(Stored data)

---+---

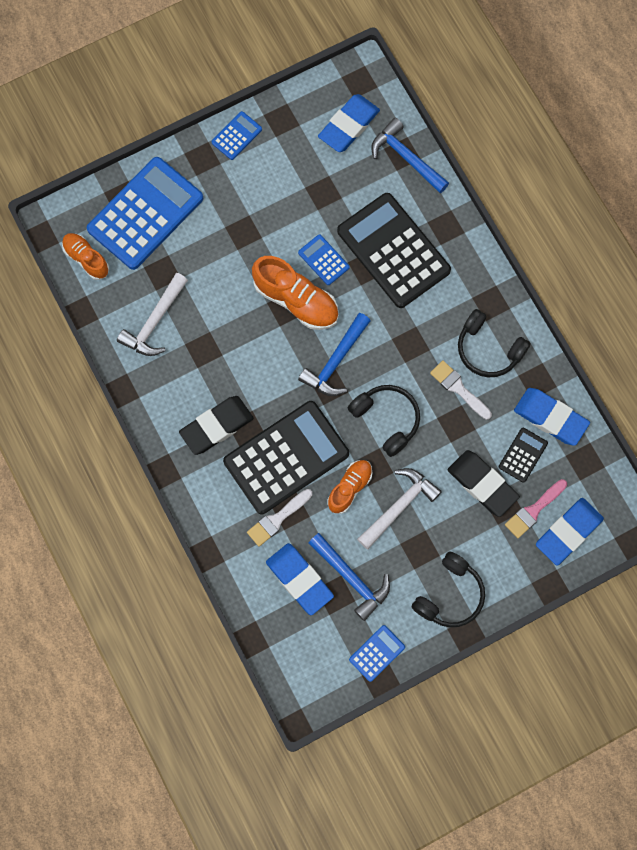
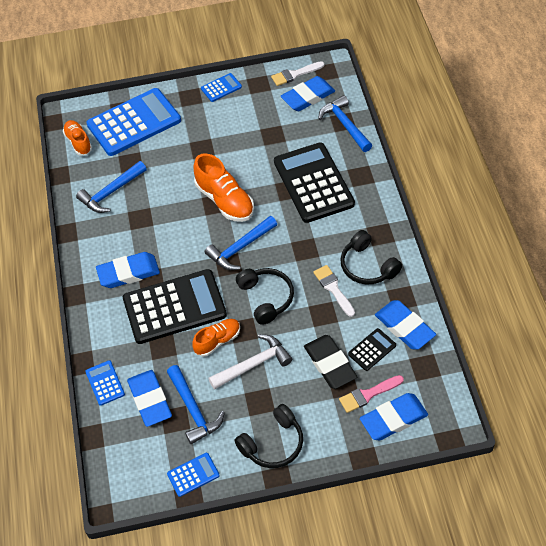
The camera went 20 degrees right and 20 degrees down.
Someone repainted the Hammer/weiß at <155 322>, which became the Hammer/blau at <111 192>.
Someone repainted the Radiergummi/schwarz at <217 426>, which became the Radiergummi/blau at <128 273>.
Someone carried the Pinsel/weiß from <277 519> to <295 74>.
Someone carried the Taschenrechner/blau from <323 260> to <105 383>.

---+---

▶ [YOUR OBJECTIVE]: An exact copy is needed of the closing lines of the entries above, counting from the one that contains "Someone repainted the Radiergummi/schwarz" and including it and the last.

▶ [REPLY TO THE TASK]:
Someone repainted the Radiergummi/schwarz at <217 426>, which became the Radiergummi/blau at <128 273>.
Someone carried the Pinsel/weiß from <277 519> to <295 74>.
Someone carried the Taschenrechner/blau from <323 260> to <105 383>.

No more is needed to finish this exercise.